-- Opening Marker --

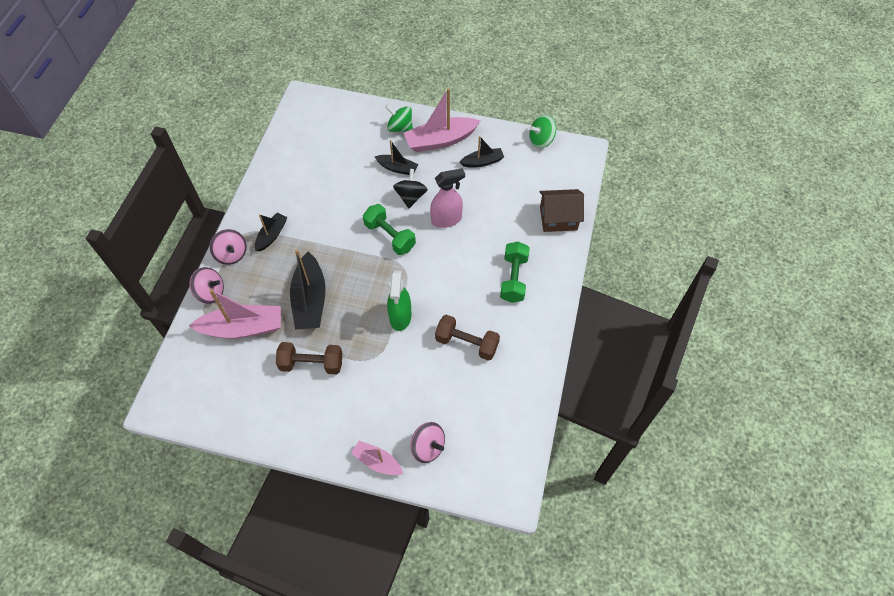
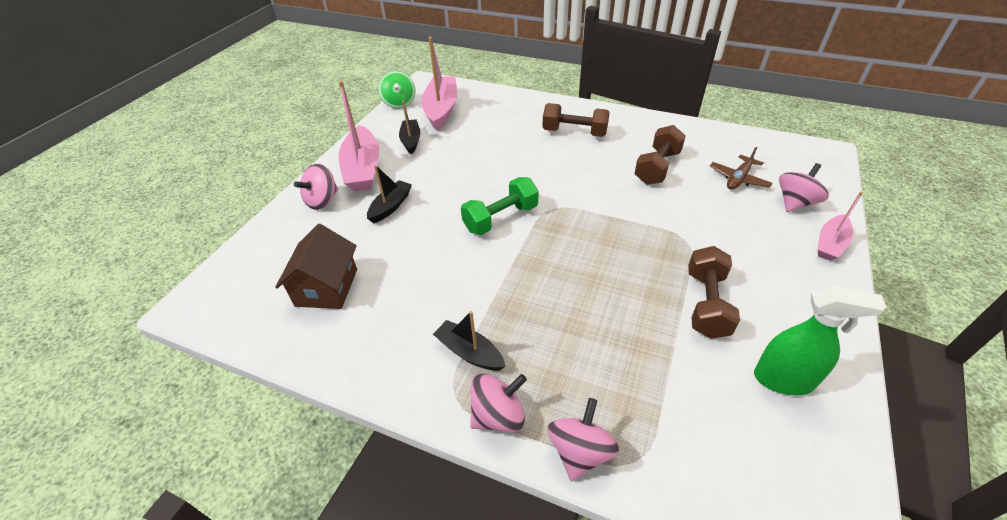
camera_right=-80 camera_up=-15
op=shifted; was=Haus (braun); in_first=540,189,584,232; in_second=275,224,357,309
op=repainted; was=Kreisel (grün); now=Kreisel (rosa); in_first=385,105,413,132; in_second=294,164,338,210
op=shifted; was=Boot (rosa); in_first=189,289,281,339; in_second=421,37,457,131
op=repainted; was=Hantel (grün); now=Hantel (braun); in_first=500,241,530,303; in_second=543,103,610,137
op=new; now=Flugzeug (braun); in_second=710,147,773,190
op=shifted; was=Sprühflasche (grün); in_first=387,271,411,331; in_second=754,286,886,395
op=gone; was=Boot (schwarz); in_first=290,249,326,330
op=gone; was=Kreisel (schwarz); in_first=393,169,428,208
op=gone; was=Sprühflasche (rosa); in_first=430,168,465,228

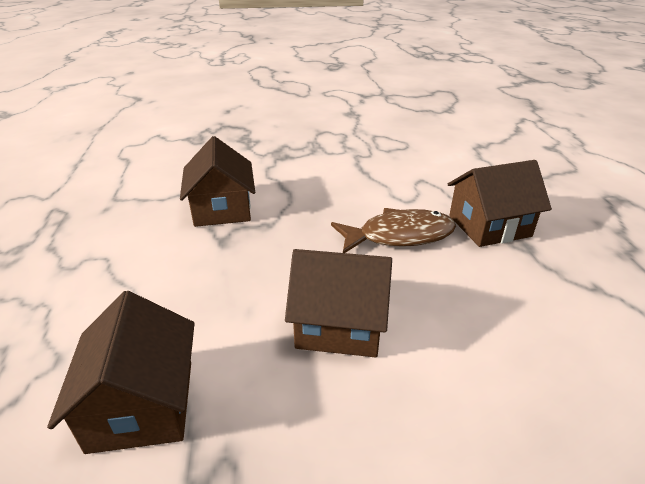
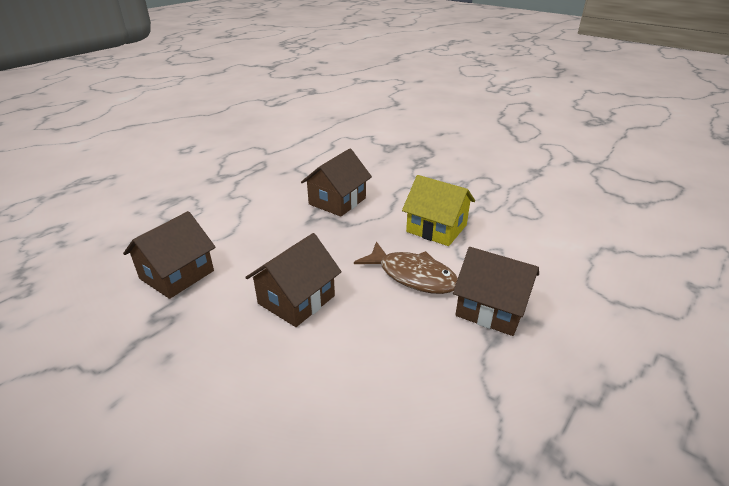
camera_right=45 camera_up=0
op=rotated; was=Haus (braun); in_first=285,249,392,357; in_second=245,233,342,327; clockwise=75
op=new; now=Haus (gelb); in_second=402,175,475,246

-- Closing Marker --

_EXERCISE_
How many lines in the material contain the string "Haus"? Reply with the number and nothing else.

_EXPECTED OUTPUT_
3